Copy each line from the entries that the word "yellow" appears in.

[Scene change data]
★ ★ ★ ★ ★

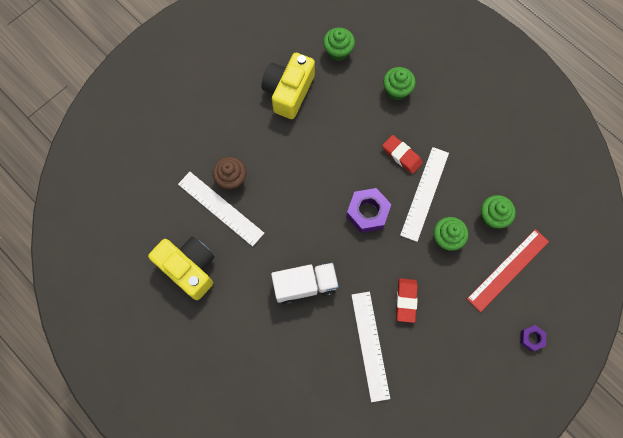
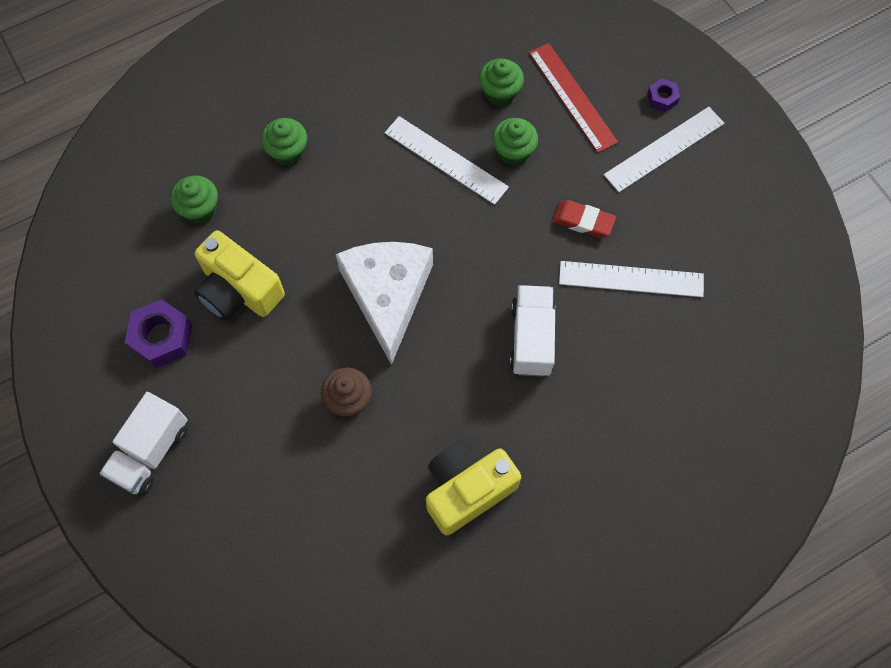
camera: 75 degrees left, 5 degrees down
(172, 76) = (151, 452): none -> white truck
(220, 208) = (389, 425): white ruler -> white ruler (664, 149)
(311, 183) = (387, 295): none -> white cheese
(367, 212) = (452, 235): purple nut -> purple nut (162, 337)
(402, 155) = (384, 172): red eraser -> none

★ ★ ★ ★ ★

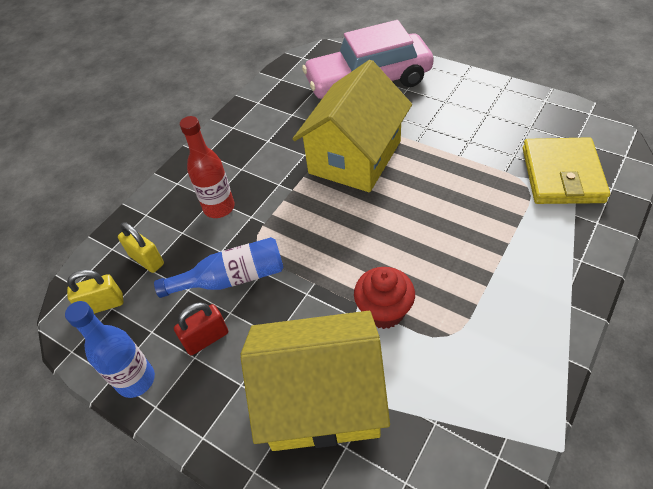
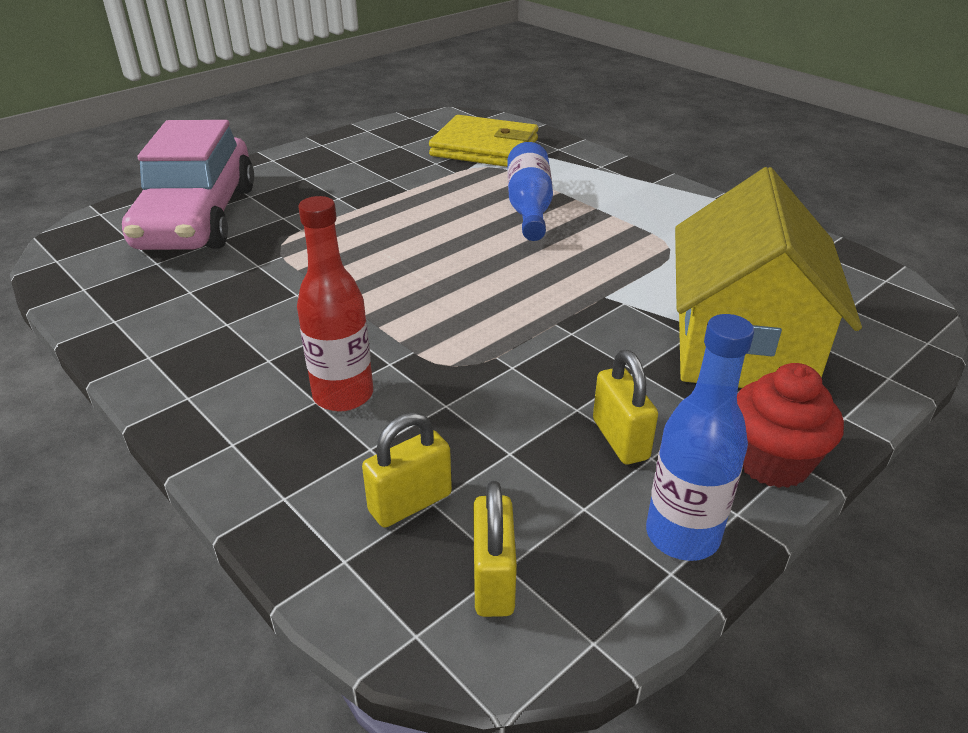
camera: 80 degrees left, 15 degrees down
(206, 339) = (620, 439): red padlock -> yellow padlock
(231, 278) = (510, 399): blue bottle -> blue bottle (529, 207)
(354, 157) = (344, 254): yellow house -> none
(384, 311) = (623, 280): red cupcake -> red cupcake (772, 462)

★ ★ ★ ★ ★

- Expected answer:
(206, 339) = (620, 439): red padlock -> yellow padlock
(354, 157) = (344, 254): yellow house -> none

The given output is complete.